> Task requirements
Everything in the listing below must be duplicated exactly.

> Task material
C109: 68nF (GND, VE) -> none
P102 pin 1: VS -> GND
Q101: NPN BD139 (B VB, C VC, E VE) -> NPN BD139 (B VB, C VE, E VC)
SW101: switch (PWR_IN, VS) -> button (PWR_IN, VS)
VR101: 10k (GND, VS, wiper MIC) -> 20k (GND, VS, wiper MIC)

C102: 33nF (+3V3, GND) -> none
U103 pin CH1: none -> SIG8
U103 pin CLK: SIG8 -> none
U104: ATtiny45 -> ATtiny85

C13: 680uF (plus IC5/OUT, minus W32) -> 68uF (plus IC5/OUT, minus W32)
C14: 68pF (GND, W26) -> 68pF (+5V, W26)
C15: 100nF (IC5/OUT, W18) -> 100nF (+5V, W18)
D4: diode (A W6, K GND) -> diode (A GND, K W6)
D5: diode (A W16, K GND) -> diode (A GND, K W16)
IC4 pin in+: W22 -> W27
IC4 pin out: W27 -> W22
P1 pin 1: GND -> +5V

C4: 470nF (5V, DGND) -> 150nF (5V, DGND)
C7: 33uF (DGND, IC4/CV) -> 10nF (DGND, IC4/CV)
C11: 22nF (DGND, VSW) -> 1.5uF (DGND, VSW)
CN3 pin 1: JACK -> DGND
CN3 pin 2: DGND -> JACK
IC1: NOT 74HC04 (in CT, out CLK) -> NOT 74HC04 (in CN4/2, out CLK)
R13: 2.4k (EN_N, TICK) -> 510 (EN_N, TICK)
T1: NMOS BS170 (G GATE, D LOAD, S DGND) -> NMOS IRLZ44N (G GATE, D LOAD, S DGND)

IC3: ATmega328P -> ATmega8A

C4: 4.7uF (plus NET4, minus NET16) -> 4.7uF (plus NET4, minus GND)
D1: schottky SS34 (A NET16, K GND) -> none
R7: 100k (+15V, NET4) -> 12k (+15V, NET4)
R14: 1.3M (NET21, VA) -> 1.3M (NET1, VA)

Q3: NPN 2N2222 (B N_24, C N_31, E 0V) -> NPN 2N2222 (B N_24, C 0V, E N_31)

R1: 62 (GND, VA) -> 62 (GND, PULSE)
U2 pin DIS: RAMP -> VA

> Output for this task
C109: 68nF (GND, VE) -> none
P102 pin 1: VS -> GND
Q101: NPN BD139 (B VB, C VC, E VE) -> NPN BD139 (B VB, C VE, E VC)
SW101: switch (PWR_IN, VS) -> button (PWR_IN, VS)
VR101: 10k (GND, VS, wiper MIC) -> 20k (GND, VS, wiper MIC)

C102: 33nF (+3V3, GND) -> none
U103 pin CH1: none -> SIG8
U103 pin CLK: SIG8 -> none
U104: ATtiny45 -> ATtiny85

C13: 680uF (plus IC5/OUT, minus W32) -> 68uF (plus IC5/OUT, minus W32)
C14: 68pF (GND, W26) -> 68pF (+5V, W26)
C15: 100nF (IC5/OUT, W18) -> 100nF (+5V, W18)
D4: diode (A W6, K GND) -> diode (A GND, K W6)
D5: diode (A W16, K GND) -> diode (A GND, K W16)
IC4 pin in+: W22 -> W27
IC4 pin out: W27 -> W22
P1 pin 1: GND -> +5V

C4: 470nF (5V, DGND) -> 150nF (5V, DGND)
C7: 33uF (DGND, IC4/CV) -> 10nF (DGND, IC4/CV)
C11: 22nF (DGND, VSW) -> 1.5uF (DGND, VSW)
CN3 pin 1: JACK -> DGND
CN3 pin 2: DGND -> JACK
IC1: NOT 74HC04 (in CT, out CLK) -> NOT 74HC04 (in CN4/2, out CLK)
R13: 2.4k (EN_N, TICK) -> 510 (EN_N, TICK)
T1: NMOS BS170 (G GATE, D LOAD, S DGND) -> NMOS IRLZ44N (G GATE, D LOAD, S DGND)

IC3: ATmega328P -> ATmega8A

C4: 4.7uF (plus NET4, minus NET16) -> 4.7uF (plus NET4, minus GND)
D1: schottky SS34 (A NET16, K GND) -> none
R7: 100k (+15V, NET4) -> 12k (+15V, NET4)
R14: 1.3M (NET21, VA) -> 1.3M (NET1, VA)

Q3: NPN 2N2222 (B N_24, C N_31, E 0V) -> NPN 2N2222 (B N_24, C 0V, E N_31)

R1: 62 (GND, VA) -> 62 (GND, PULSE)
U2 pin DIS: RAMP -> VA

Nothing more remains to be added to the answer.